[Data extracted from a collection]
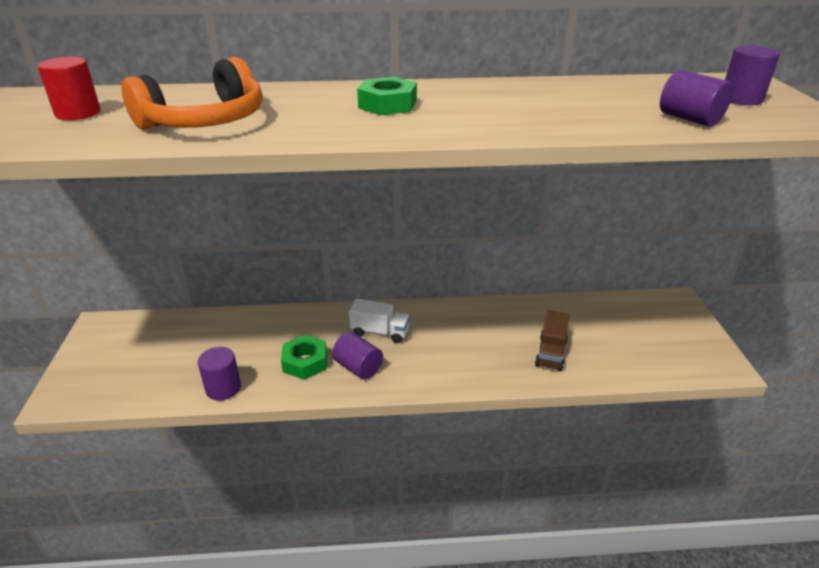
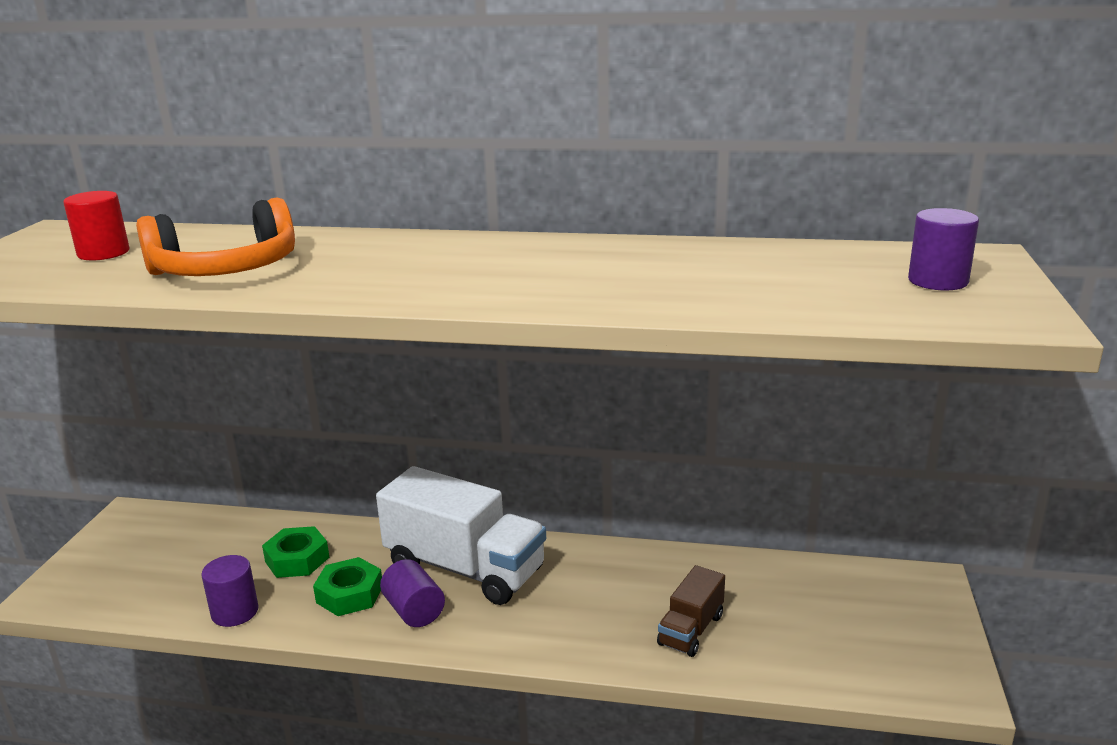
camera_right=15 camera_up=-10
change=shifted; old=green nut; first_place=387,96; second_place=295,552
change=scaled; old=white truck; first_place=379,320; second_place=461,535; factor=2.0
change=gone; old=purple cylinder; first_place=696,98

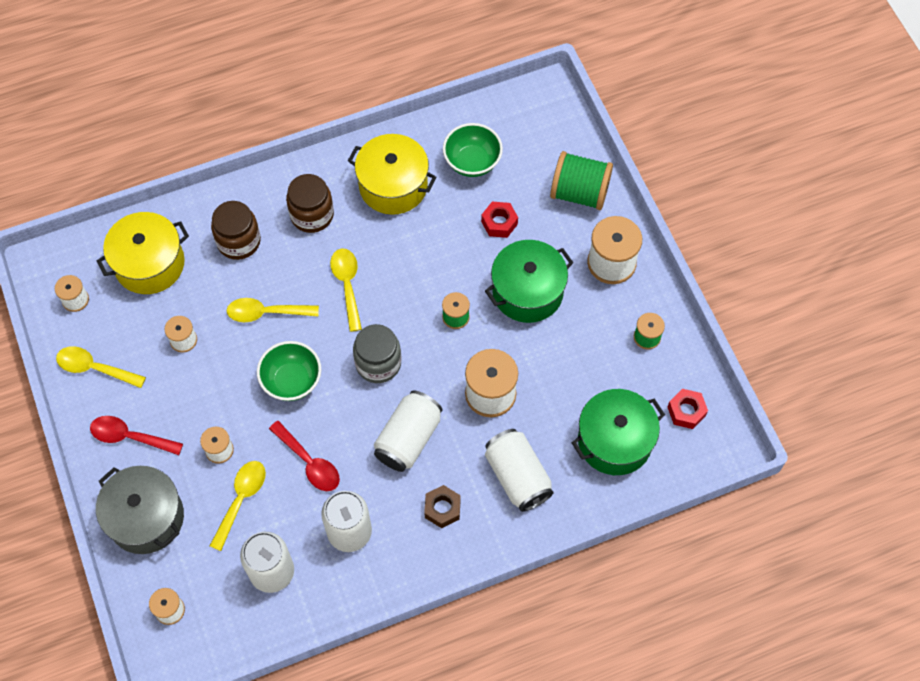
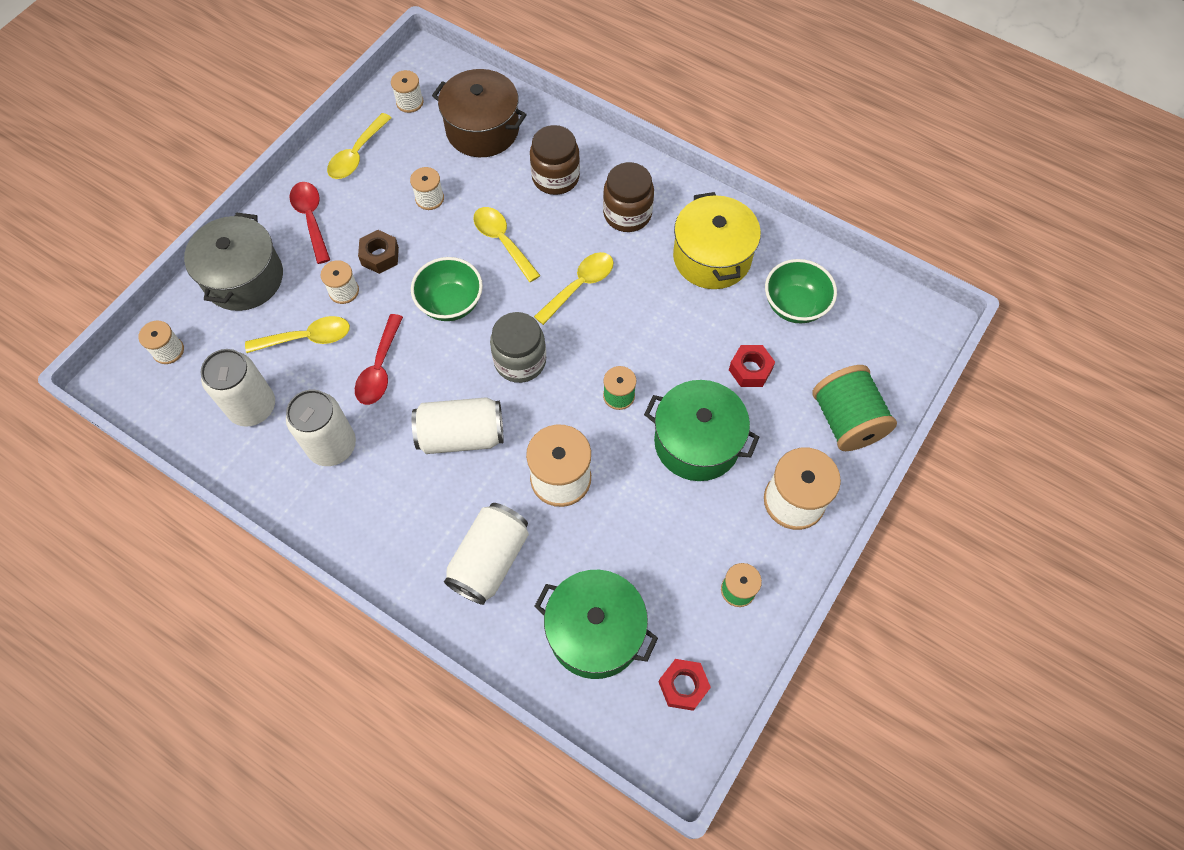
camera_right=55 camera_up=0
change=rotated; old=yellow spoon; first_place=101,367; second_place=359,146; degrees=-135
change=shifted; old=brown nut; first_place=442,506; second_place=378,252
change=repainted; old=yellow pot; new=brown pot; first_place=143,253; second_place=479,113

**Instructions for the task**
Return all the lines above exactly; none of the pictures should appear.

**Result of this exercise**
camera_right=15 camera_up=-10
change=shifted; old=green nut; first_place=387,96; second_place=295,552
change=scaled; old=white truck; first_place=379,320; second_place=461,535; factor=2.0
change=gone; old=purple cylinder; first_place=696,98

camera_right=55 camera_up=0
change=rotated; old=yellow spoon; first_place=101,367; second_place=359,146; degrees=-135
change=shifted; old=brown nut; first_place=442,506; second_place=378,252
change=repainted; old=yellow pot; new=brown pot; first_place=143,253; second_place=479,113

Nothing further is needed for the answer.